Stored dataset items
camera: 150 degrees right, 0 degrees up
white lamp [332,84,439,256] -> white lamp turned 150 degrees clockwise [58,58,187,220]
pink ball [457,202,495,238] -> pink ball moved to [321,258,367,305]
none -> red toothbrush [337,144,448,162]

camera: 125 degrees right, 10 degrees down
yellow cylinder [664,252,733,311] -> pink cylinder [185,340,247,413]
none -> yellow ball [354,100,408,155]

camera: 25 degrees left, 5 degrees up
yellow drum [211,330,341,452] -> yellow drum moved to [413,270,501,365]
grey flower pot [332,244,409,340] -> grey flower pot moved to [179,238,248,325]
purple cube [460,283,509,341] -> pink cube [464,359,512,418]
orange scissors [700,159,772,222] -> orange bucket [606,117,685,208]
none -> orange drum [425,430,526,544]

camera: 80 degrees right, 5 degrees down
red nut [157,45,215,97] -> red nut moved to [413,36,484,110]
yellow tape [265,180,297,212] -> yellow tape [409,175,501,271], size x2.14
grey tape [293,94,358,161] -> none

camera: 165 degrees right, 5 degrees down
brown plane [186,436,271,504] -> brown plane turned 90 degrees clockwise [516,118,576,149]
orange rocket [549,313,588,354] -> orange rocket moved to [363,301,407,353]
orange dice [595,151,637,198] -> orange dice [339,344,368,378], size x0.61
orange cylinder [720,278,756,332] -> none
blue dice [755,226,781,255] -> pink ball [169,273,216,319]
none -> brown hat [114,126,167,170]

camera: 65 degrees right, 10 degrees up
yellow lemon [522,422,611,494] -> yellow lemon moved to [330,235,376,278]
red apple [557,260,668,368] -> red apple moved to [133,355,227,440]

» Assigned task:
Start at the first line of the entries and stop at the line with "camera: 25 degrees left, 5 degrees up". Retype each of those lines exactly, both ends included.

» Exercise output:
camera: 150 degrees right, 0 degrees up
white lamp [332,84,439,256] -> white lamp turned 150 degrees clockwise [58,58,187,220]
pink ball [457,202,495,238] -> pink ball moved to [321,258,367,305]
none -> red toothbrush [337,144,448,162]

camera: 125 degrees right, 10 degrees down
yellow cylinder [664,252,733,311] -> pink cylinder [185,340,247,413]
none -> yellow ball [354,100,408,155]

camera: 25 degrees left, 5 degrees up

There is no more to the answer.